TASK ▸
In the material below, find every line containing the string "moved" and return it.

DATA SECTION ▸
=== Section Start ===

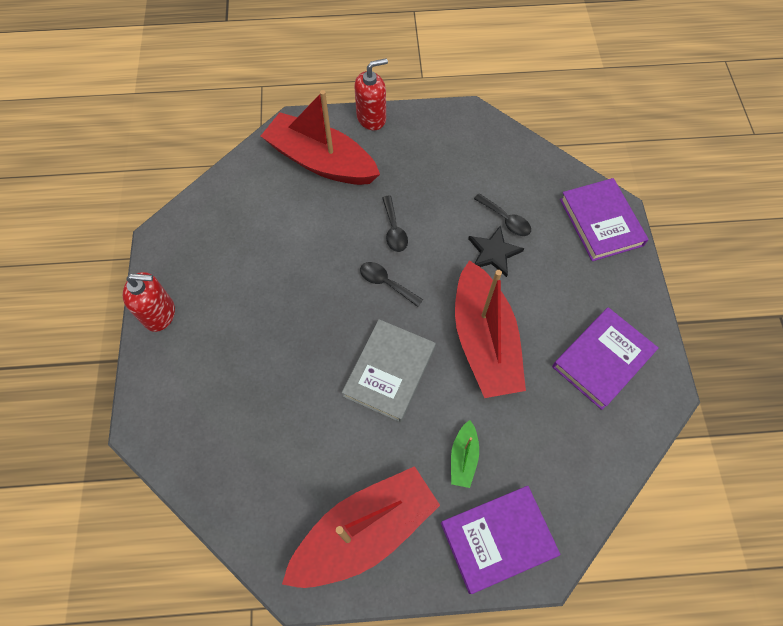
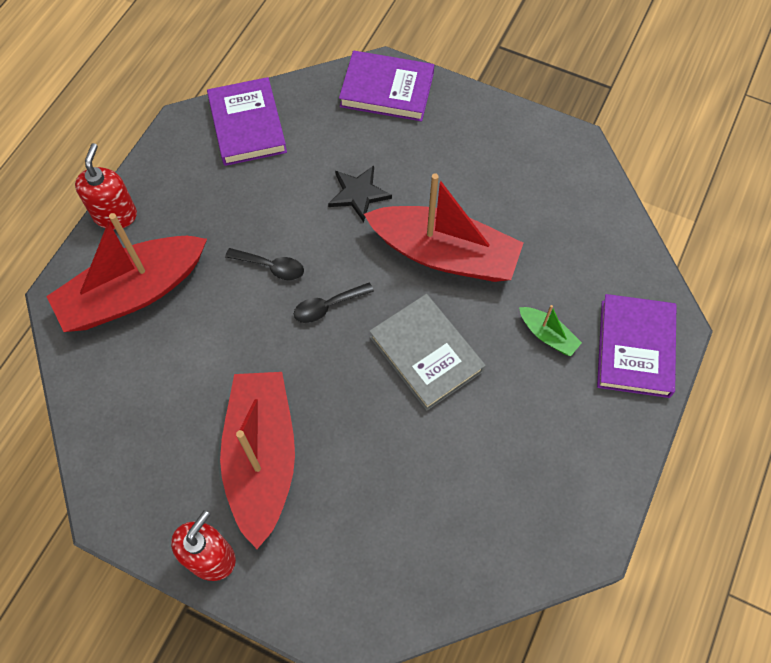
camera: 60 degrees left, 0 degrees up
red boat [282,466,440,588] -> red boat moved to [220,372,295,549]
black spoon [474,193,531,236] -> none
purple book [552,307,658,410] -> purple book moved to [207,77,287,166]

=== Section End ===

FINISHED TASK ▸
red boat [282,466,440,588] -> red boat moved to [220,372,295,549]
purple book [552,307,658,410] -> purple book moved to [207,77,287,166]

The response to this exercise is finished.